◆ Goal of the exercise: Reproduce every line of the material below without any changes.
## START Available data
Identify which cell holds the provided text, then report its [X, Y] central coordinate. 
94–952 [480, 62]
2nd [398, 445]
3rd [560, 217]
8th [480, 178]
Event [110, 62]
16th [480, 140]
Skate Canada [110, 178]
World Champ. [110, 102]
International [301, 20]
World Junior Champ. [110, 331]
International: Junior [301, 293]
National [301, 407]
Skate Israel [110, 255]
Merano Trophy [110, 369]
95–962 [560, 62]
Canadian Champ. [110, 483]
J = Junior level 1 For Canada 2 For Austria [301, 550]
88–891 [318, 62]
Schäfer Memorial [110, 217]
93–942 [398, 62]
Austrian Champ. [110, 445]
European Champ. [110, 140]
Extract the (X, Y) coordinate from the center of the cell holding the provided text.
## END Available data
◆ Expected output:
Identify which cell holds the provided text, then report its [X, Y] central coordinate. 
94–952 [480, 62]
2nd [398, 445]
3rd [560, 217]
8th [480, 178]
Event [110, 62]
16th [480, 140]
Skate Canada [110, 178]
World Champ. [110, 102]
International [301, 20]
World Junior Champ. [110, 331]
International: Junior [301, 293]
National [301, 407]
Skate Israel [110, 255]
Merano Trophy [110, 369]
95–962 [560, 62]
Canadian Champ. [110, 483]
J = Junior level 1 For Canada 2 For Austria [301, 550]
88–891 [318, 62]
Schäfer Memorial [110, 217]
93–942 [398, 62]
Austrian Champ. [110, 445]
European Champ. [110, 140]
Extract the (X, Y) coordinate from the center of the cell holding the provided text.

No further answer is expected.